ASSIGNMENT: When you reach the line below that has "R4: 2.2k (NET10, U1/PB2)", start returning lines exactly, and stop after the line that has "SW3: switch (+9V, U1/PB2) -> none"; skip the pictures.
SUPPLIED MATERIAL Block Start
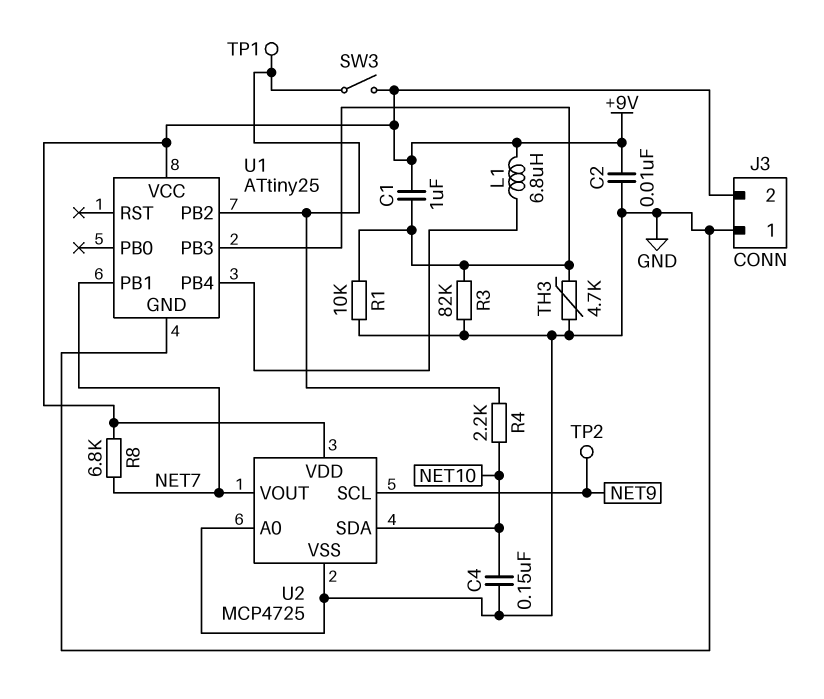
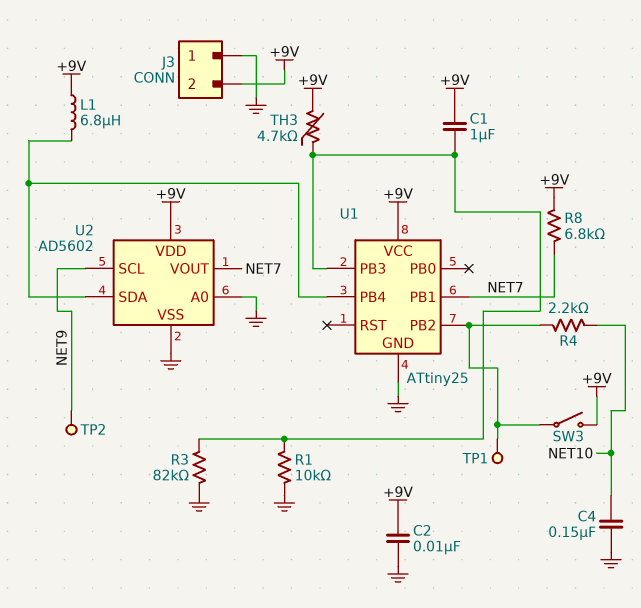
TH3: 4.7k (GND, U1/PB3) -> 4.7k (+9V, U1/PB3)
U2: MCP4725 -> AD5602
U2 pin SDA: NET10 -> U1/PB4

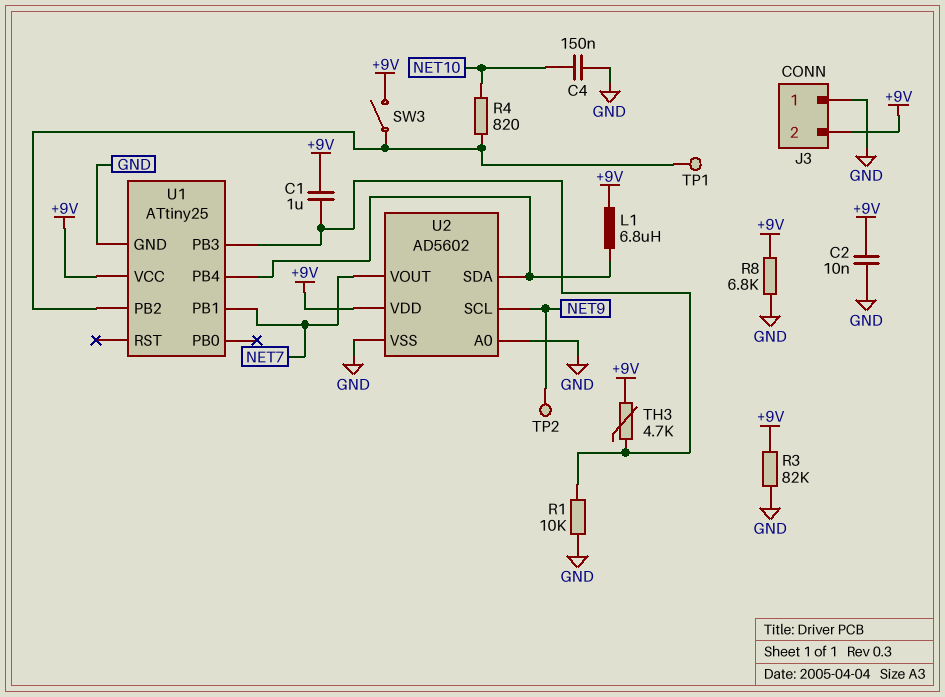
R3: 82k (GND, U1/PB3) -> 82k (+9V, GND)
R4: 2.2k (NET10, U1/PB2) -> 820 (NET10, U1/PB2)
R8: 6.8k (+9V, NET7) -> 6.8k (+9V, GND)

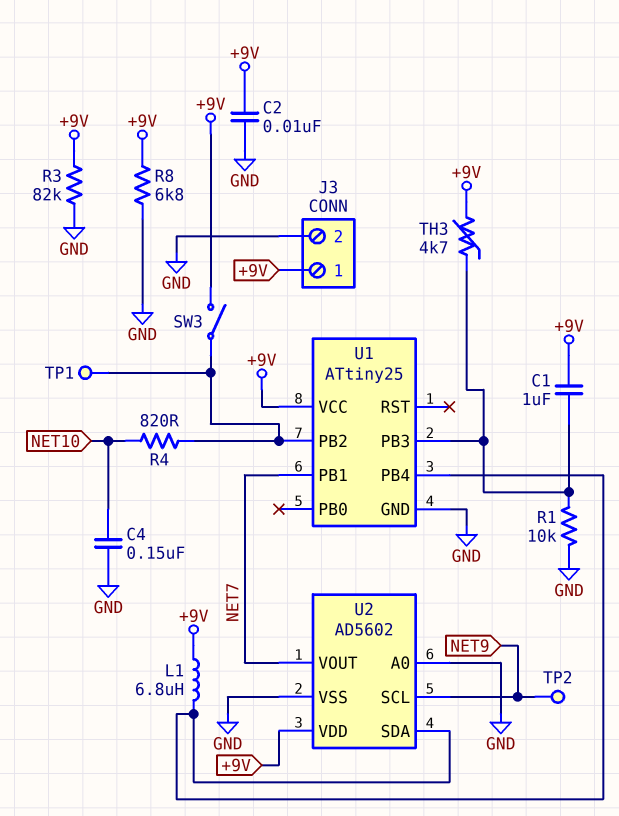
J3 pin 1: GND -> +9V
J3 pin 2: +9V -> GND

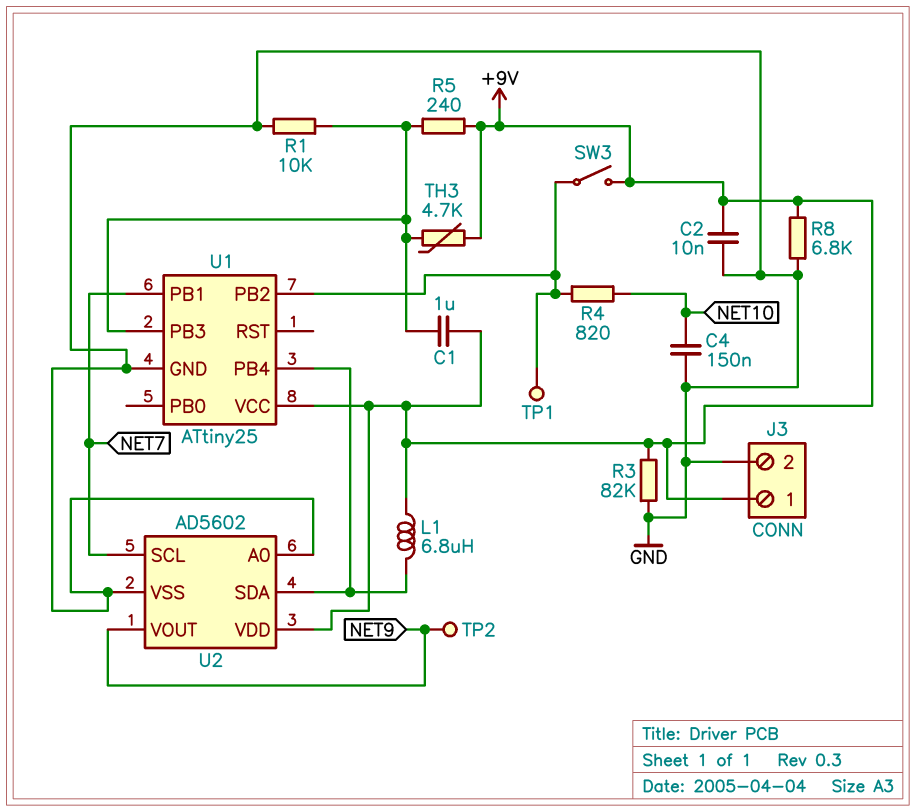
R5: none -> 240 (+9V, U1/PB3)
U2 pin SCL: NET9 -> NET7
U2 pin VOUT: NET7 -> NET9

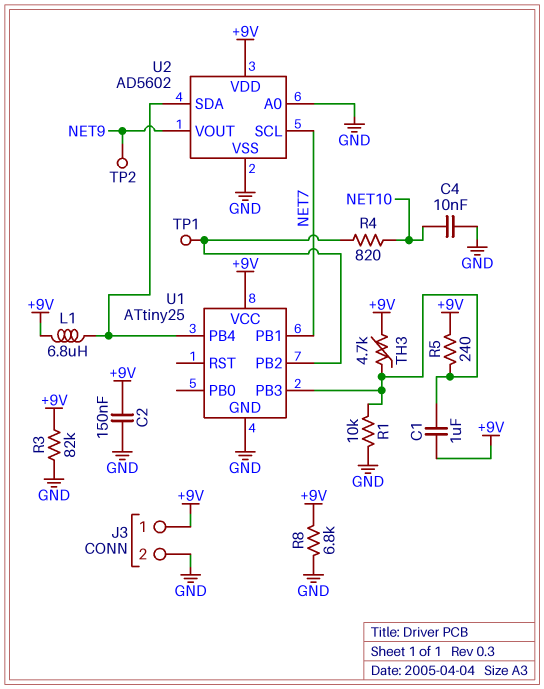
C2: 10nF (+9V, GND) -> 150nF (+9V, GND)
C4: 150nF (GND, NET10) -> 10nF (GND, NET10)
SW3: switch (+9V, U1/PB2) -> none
SUPPLIED MATERIAL Block End
SUPPLIED MATERIAL Block Start
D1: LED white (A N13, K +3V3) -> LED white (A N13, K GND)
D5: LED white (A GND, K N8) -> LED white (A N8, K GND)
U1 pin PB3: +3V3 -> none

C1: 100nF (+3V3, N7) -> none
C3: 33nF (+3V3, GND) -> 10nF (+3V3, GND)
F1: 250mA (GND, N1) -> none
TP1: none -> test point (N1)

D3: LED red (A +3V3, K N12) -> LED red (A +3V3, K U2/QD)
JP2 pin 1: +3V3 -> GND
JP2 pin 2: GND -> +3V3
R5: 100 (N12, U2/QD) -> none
SUPPLIED MATERIAL Block End
SUPPLIED MATERIAL Block Start
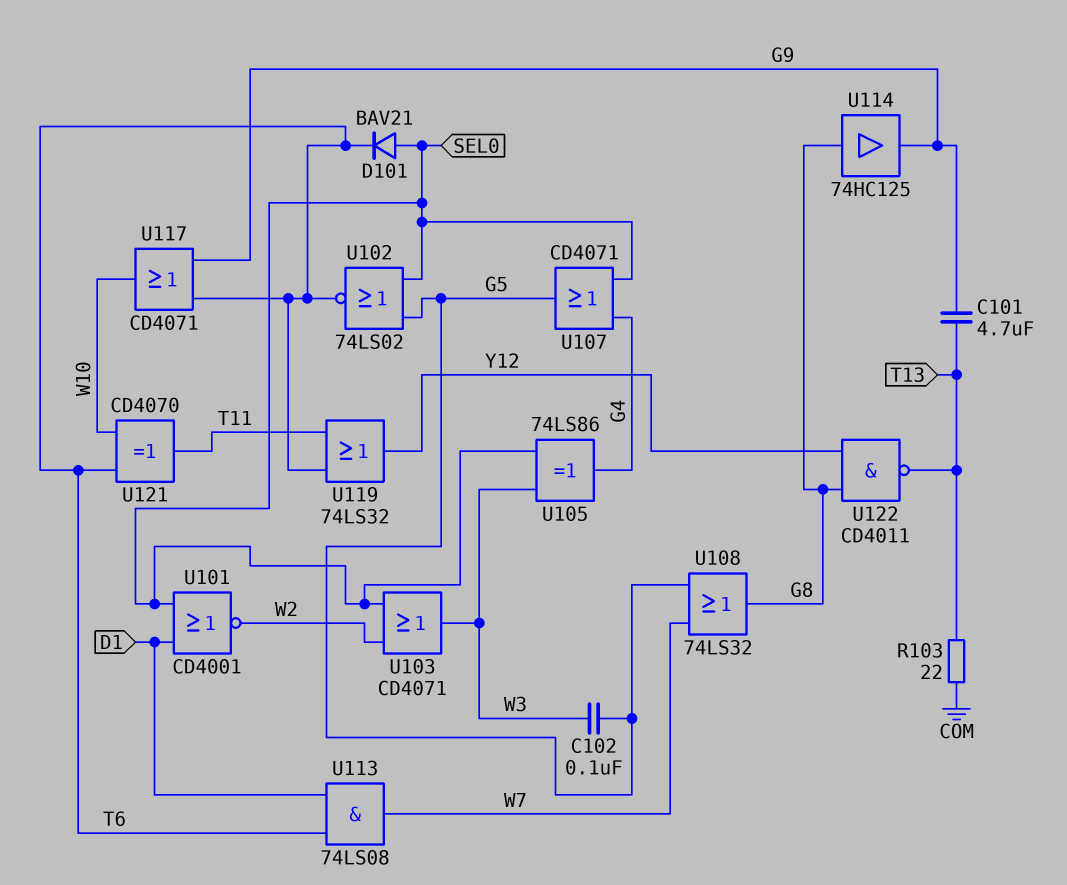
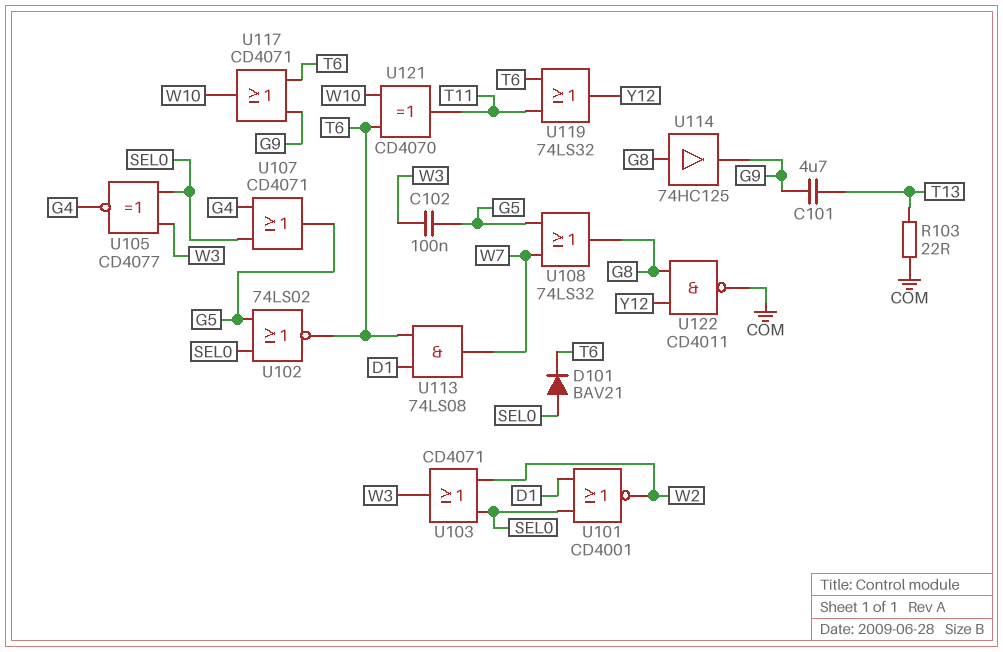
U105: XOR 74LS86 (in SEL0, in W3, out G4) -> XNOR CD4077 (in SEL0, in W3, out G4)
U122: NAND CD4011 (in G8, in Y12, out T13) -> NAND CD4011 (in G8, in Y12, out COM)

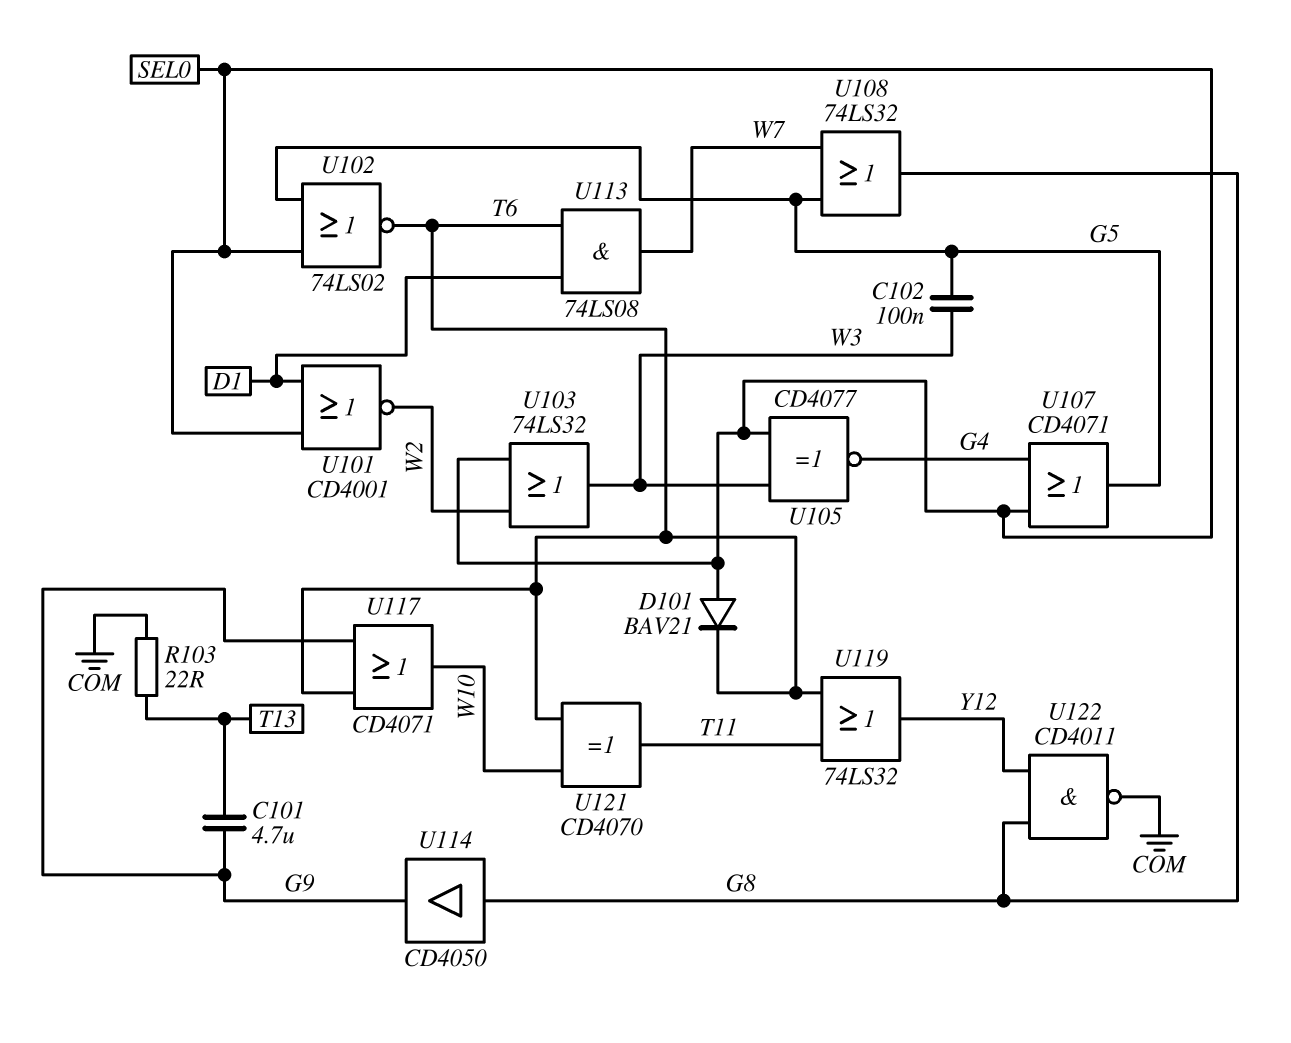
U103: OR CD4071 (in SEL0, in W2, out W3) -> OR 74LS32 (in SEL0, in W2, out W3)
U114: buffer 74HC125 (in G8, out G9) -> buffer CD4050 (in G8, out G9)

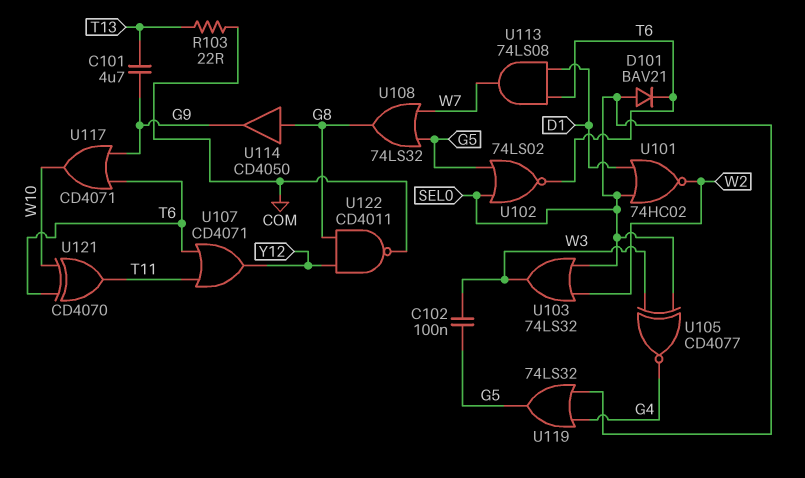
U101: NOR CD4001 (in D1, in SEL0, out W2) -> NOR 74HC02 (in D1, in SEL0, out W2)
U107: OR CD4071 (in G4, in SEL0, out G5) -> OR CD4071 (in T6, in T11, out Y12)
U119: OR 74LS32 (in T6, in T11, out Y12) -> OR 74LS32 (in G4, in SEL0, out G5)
SUPPLIED MATERIAL Block End
ANSWER TO THE PROBLEM:
R4: 2.2k (NET10, U1/PB2) -> 820 (NET10, U1/PB2)
R8: 6.8k (+9V, NET7) -> 6.8k (+9V, GND)

J3 pin 1: GND -> +9V
J3 pin 2: +9V -> GND

R5: none -> 240 (+9V, U1/PB3)
U2 pin SCL: NET9 -> NET7
U2 pin VOUT: NET7 -> NET9

C2: 10nF (+9V, GND) -> 150nF (+9V, GND)
C4: 150nF (GND, NET10) -> 10nF (GND, NET10)
SW3: switch (+9V, U1/PB2) -> none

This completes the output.